# PROBLEM DESCRIPTION
Retype the whole listing verbatim and keep the pictures out of it.

# DATASET ENTRIES

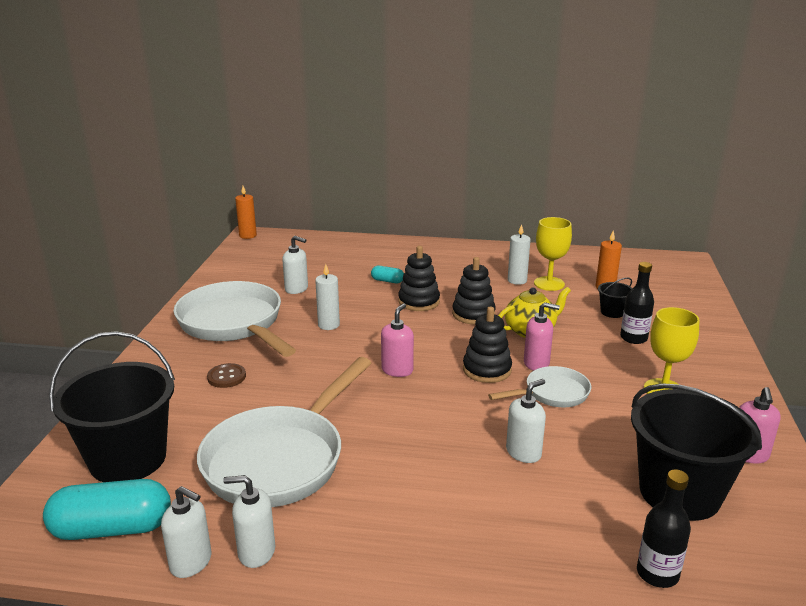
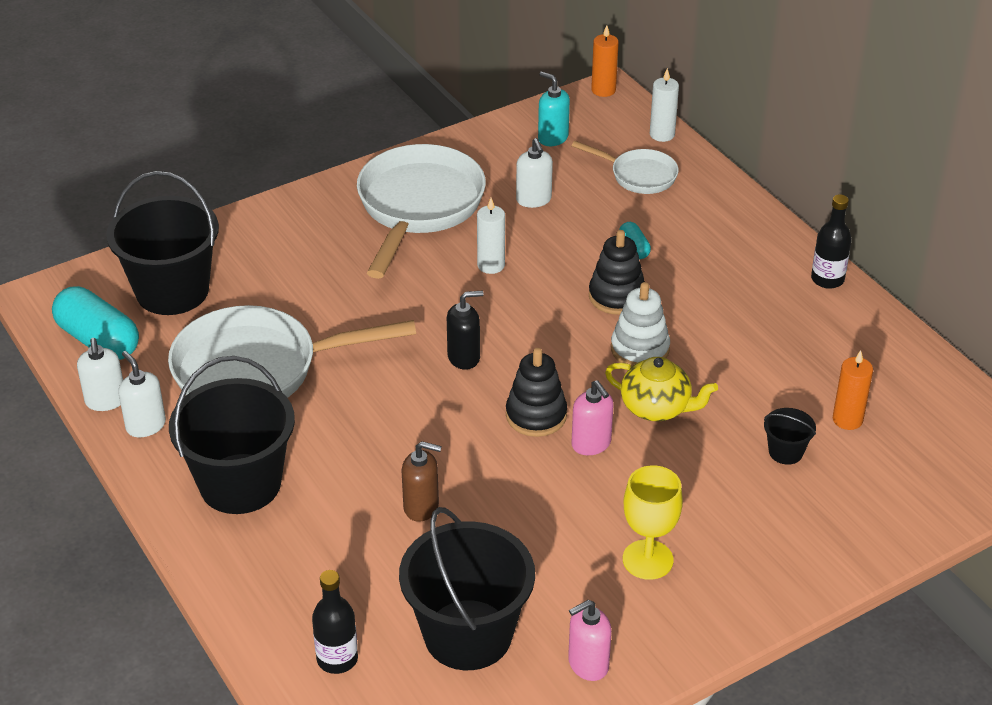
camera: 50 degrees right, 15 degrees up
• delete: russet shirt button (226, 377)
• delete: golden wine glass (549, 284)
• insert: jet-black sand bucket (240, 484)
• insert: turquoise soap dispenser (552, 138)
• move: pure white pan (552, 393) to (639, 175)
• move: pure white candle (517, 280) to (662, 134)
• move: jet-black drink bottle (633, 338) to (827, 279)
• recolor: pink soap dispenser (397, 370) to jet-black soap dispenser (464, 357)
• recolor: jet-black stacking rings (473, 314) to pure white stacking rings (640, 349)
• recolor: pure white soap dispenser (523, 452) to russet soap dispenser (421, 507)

# EXERCISE ANSWER
camera: 50 degrees right, 15 degrees up
• delete: russet shirt button (226, 377)
• delete: golden wine glass (549, 284)
• insert: jet-black sand bucket (240, 484)
• insert: turquoise soap dispenser (552, 138)
• move: pure white pan (552, 393) to (639, 175)
• move: pure white candle (517, 280) to (662, 134)
• move: jet-black drink bottle (633, 338) to (827, 279)
• recolor: pink soap dispenser (397, 370) to jet-black soap dispenser (464, 357)
• recolor: jet-black stacking rings (473, 314) to pure white stacking rings (640, 349)
• recolor: pure white soap dispenser (523, 452) to russet soap dispenser (421, 507)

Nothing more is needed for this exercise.